## GIVEN DATA:

*** Begin section ***

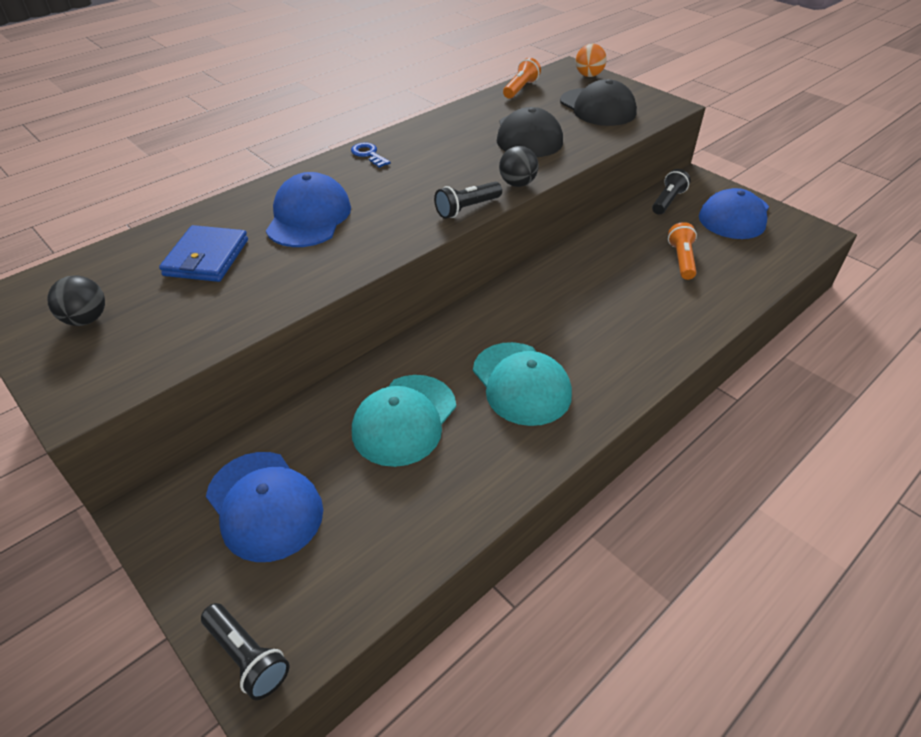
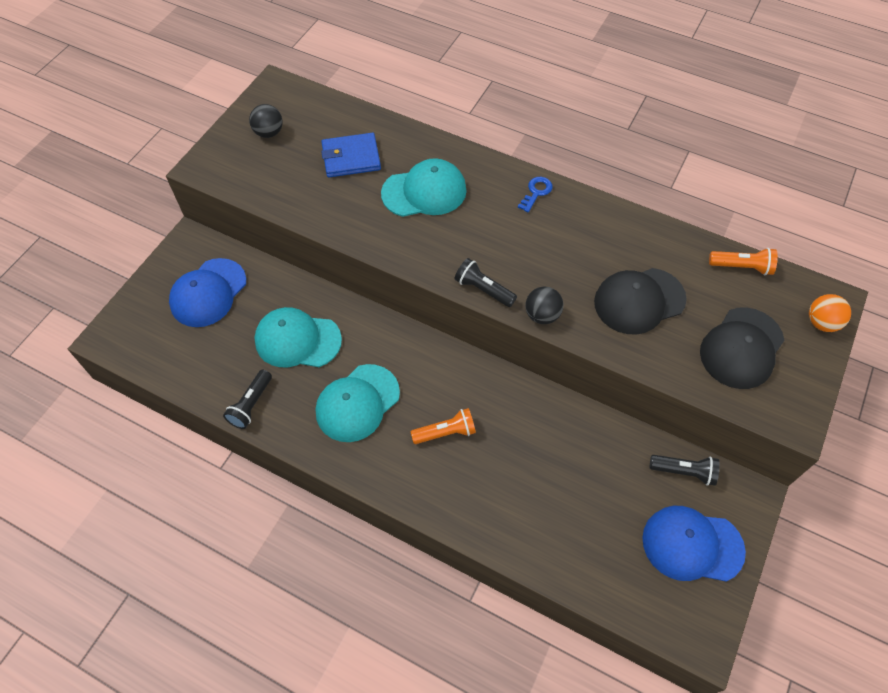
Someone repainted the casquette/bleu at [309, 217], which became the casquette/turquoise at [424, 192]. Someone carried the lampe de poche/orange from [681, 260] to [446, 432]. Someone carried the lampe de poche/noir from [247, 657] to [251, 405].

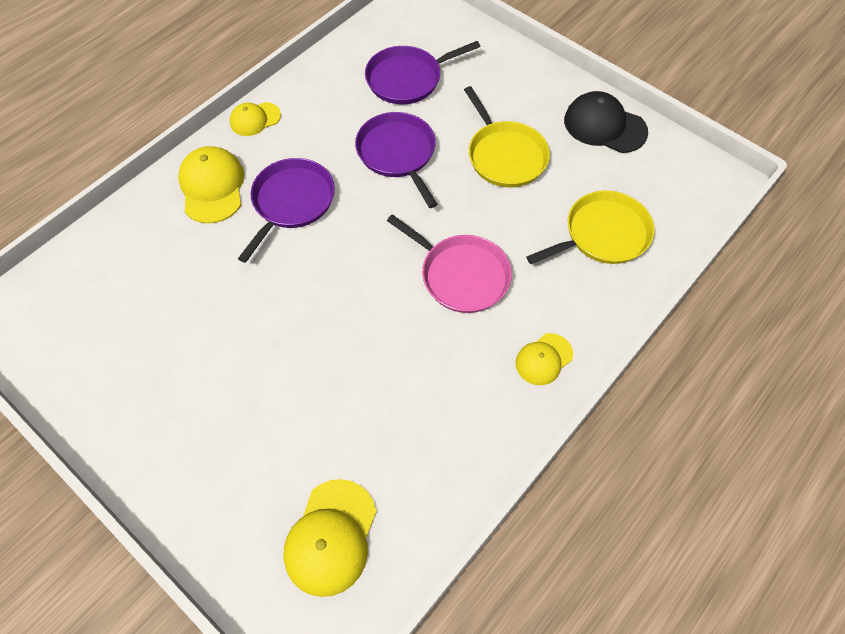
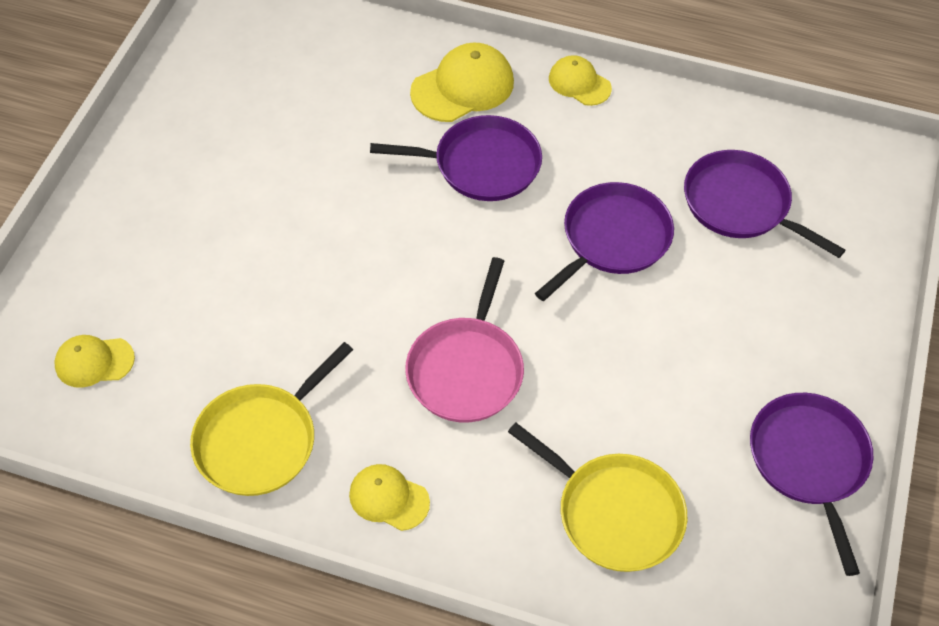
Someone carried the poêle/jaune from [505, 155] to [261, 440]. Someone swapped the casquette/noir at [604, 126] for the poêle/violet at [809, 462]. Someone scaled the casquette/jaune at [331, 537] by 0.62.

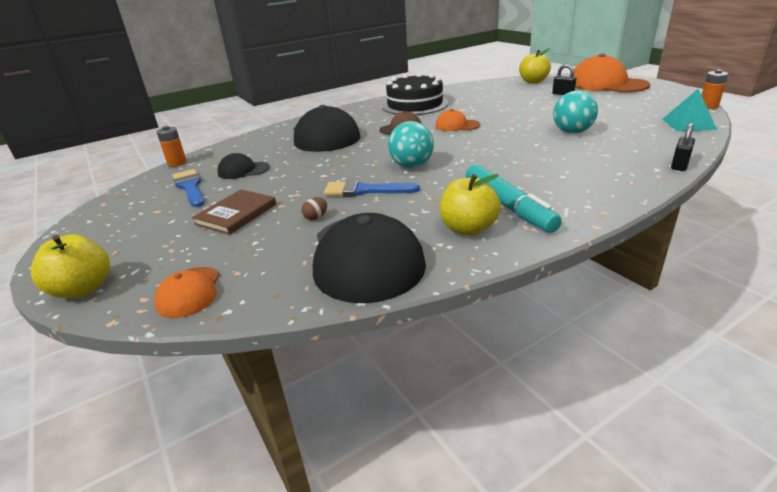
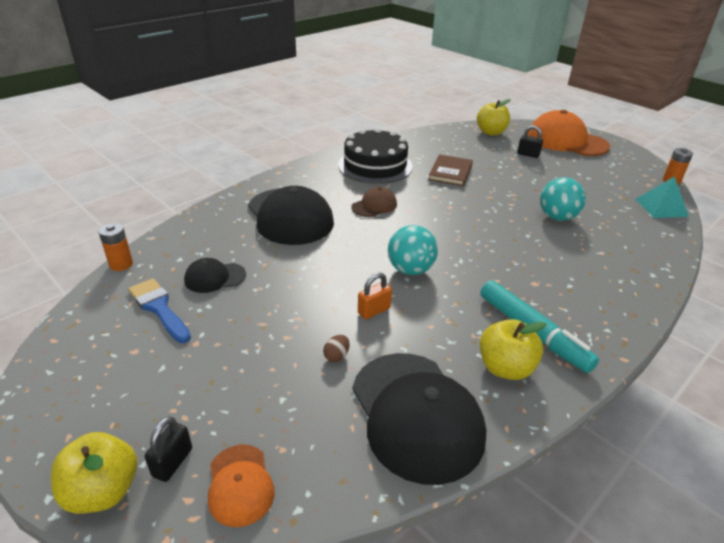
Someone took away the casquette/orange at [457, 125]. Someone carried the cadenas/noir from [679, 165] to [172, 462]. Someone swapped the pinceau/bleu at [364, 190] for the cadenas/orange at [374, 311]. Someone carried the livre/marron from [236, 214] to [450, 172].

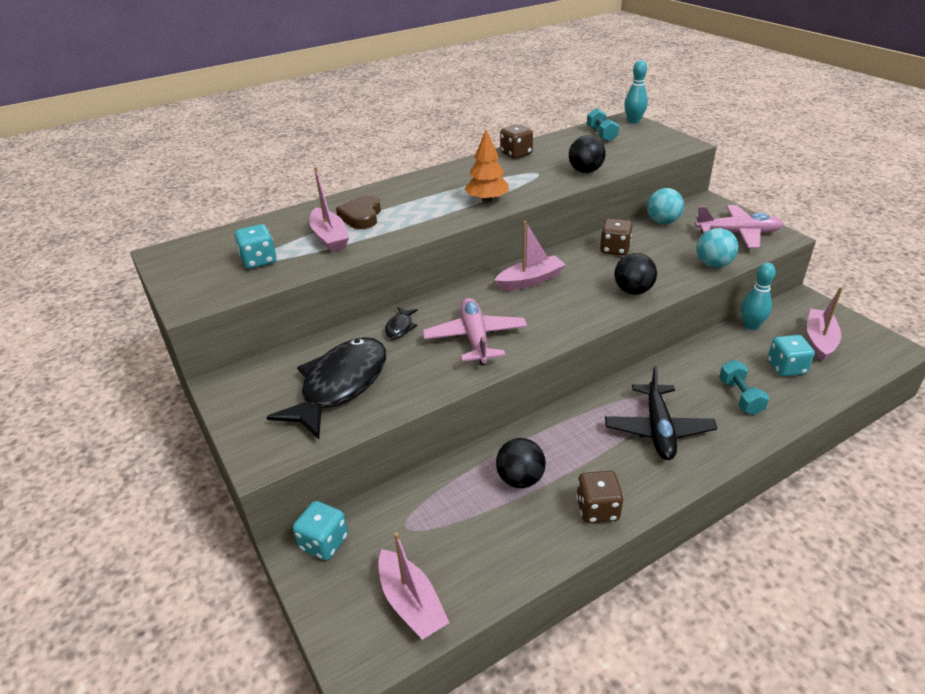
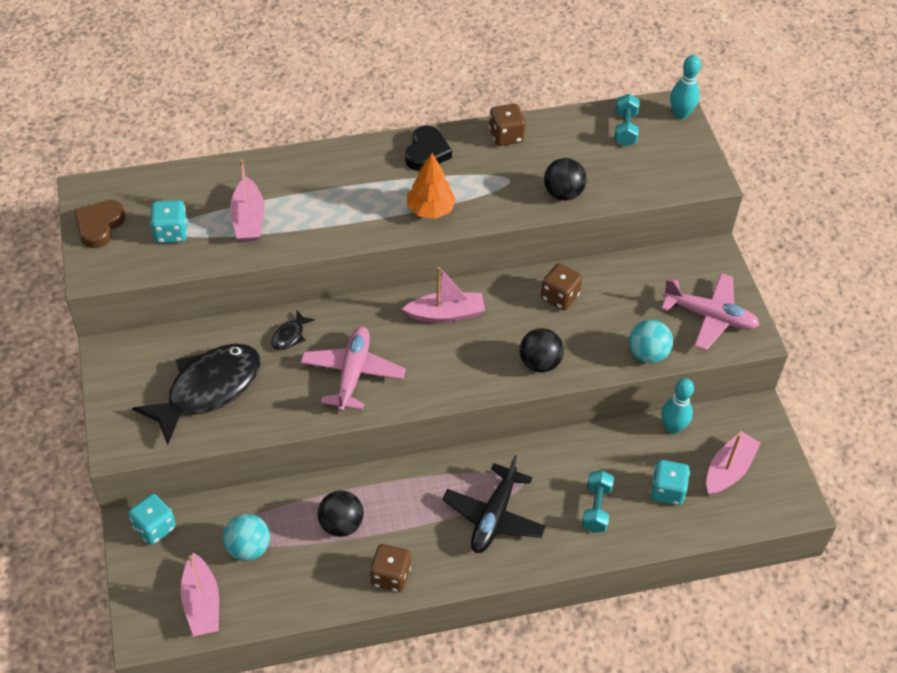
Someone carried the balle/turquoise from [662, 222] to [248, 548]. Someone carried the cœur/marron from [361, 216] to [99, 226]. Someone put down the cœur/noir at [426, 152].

*** End section ***

## TASK DIRECTIONS:
Give the data again exactly, image-free.

## TASK RESPONSE:
Someone repainted the casquette/bleu at [309, 217], which became the casquette/turquoise at [424, 192]. Someone carried the lampe de poche/orange from [681, 260] to [446, 432]. Someone carried the lampe de poche/noir from [247, 657] to [251, 405].

Someone carried the poêle/jaune from [505, 155] to [261, 440]. Someone swapped the casquette/noir at [604, 126] for the poêle/violet at [809, 462]. Someone scaled the casquette/jaune at [331, 537] by 0.62.

Someone took away the casquette/orange at [457, 125]. Someone carried the cadenas/noir from [679, 165] to [172, 462]. Someone swapped the pinceau/bleu at [364, 190] for the cadenas/orange at [374, 311]. Someone carried the livre/marron from [236, 214] to [450, 172].

Someone carried the balle/turquoise from [662, 222] to [248, 548]. Someone carried the cœur/marron from [361, 216] to [99, 226]. Someone put down the cœur/noir at [426, 152].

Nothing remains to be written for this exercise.